- _WHAT YOU NEED TO DO_: How many lines in the records below contain the word "diamond"? Answer with the number and nothing else.

- _DATASET RECORDS_:
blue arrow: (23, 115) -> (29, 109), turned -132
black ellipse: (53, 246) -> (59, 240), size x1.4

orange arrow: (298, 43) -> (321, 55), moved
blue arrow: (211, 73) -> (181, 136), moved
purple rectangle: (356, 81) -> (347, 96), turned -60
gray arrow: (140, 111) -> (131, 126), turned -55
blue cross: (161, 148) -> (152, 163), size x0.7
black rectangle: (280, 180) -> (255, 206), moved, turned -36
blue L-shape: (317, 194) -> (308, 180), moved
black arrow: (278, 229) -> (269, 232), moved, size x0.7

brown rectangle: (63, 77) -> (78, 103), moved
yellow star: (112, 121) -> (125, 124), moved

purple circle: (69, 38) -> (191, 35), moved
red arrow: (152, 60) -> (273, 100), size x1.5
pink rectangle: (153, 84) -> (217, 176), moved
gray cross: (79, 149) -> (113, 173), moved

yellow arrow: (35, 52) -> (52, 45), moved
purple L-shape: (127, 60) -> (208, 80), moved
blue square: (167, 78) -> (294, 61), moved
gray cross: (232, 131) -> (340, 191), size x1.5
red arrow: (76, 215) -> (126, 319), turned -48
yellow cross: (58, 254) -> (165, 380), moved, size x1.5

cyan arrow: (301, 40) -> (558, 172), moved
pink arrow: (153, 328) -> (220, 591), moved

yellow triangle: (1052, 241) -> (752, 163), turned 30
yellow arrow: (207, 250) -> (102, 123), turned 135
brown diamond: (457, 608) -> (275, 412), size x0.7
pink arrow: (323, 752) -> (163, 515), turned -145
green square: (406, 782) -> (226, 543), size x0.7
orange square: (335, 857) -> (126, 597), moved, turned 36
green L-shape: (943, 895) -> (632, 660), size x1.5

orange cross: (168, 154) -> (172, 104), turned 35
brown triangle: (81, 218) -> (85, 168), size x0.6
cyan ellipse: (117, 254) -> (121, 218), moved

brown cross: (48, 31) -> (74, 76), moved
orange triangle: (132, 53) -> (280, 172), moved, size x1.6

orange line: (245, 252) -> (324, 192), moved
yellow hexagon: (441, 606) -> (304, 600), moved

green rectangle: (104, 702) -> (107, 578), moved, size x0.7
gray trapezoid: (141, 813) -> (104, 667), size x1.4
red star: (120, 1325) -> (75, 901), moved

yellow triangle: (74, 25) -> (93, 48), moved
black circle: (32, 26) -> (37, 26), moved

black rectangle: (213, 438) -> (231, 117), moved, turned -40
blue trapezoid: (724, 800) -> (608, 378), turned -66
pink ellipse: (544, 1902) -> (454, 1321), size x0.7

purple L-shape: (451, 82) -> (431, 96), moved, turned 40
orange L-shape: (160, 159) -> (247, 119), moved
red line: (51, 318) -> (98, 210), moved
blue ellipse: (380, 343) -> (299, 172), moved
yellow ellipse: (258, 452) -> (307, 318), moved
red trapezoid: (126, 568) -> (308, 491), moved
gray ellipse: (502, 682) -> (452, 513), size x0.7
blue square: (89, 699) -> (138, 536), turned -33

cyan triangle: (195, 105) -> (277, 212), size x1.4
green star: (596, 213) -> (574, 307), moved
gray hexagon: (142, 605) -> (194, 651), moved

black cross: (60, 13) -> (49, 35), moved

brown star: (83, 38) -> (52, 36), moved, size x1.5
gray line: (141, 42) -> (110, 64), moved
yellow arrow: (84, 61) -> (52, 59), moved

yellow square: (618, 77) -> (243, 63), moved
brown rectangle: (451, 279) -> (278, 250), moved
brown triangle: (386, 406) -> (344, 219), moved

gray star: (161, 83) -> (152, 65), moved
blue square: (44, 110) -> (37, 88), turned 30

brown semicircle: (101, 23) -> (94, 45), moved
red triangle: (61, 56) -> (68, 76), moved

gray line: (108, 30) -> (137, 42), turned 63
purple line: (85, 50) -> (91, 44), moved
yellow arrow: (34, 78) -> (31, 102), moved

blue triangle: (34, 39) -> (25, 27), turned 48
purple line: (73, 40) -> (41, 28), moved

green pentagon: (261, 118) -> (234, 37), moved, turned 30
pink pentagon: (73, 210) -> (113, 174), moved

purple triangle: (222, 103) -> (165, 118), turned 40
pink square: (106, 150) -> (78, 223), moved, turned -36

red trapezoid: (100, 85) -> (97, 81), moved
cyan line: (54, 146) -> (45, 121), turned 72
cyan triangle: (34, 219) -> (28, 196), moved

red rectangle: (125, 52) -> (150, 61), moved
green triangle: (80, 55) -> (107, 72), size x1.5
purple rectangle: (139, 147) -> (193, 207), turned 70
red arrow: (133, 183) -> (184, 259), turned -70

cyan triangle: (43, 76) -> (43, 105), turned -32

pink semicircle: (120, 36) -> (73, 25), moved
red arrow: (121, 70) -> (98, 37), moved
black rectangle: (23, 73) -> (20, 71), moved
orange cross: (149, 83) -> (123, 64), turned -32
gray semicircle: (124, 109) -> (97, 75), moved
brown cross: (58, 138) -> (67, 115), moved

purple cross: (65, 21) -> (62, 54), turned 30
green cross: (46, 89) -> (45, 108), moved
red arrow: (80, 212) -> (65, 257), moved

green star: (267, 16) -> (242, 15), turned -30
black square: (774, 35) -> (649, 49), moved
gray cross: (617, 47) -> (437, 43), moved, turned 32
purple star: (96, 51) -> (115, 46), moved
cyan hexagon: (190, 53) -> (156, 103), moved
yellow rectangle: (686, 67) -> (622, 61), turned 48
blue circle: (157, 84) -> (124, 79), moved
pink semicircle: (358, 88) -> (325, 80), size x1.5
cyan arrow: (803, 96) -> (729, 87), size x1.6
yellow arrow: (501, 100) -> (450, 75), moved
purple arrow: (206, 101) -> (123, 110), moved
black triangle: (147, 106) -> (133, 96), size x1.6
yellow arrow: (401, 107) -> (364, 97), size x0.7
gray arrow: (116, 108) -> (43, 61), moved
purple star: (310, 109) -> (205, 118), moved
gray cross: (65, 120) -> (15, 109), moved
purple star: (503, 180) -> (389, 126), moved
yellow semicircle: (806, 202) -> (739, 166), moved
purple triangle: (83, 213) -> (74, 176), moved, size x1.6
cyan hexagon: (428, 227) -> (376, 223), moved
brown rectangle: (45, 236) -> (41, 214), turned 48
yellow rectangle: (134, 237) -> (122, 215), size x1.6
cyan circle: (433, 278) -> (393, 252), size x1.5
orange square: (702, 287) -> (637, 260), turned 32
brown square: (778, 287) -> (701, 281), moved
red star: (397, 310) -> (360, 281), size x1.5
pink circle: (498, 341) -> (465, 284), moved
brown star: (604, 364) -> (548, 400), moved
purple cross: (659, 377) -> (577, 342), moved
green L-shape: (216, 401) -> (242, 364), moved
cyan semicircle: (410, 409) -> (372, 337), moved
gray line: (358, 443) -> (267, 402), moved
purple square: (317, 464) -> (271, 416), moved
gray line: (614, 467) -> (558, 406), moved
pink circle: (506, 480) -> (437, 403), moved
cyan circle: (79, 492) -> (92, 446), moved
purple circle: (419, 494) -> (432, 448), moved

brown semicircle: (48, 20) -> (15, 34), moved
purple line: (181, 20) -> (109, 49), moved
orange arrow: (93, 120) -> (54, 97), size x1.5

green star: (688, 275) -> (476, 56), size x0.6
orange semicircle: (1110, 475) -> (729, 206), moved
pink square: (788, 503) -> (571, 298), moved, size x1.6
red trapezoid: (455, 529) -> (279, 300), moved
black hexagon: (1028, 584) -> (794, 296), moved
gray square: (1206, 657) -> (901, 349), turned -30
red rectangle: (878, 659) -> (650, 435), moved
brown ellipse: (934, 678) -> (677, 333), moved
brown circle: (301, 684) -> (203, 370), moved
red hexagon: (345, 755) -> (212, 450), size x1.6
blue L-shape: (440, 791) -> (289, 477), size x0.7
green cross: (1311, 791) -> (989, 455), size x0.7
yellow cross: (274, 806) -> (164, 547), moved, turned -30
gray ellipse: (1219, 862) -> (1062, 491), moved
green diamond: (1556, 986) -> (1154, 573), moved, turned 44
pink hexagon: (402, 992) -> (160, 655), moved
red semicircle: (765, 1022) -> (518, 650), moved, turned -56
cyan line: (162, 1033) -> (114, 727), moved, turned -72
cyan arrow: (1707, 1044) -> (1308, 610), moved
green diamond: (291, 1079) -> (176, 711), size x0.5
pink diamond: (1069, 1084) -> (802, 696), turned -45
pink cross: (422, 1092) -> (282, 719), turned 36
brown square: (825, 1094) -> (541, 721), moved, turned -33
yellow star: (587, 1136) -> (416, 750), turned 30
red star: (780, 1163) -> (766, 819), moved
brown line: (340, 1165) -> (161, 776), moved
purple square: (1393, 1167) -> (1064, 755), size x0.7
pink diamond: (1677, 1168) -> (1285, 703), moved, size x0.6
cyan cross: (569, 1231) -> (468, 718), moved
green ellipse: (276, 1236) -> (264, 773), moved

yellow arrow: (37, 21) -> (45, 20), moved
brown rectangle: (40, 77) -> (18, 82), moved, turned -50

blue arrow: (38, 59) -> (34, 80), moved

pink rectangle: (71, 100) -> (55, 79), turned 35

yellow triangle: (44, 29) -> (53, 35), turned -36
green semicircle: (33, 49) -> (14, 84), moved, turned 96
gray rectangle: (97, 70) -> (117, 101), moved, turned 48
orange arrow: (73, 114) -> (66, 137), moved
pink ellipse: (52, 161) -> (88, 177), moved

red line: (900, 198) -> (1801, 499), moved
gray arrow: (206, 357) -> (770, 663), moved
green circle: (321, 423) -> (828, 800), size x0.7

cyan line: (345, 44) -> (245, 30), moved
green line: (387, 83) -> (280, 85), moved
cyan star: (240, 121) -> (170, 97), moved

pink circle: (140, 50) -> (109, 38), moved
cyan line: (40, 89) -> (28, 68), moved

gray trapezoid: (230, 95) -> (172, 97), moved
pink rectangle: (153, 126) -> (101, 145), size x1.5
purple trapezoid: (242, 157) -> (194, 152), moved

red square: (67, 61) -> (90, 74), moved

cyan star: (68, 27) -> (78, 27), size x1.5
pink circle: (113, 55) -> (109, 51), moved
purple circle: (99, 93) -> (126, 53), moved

- _FINAL ANSWER_: 5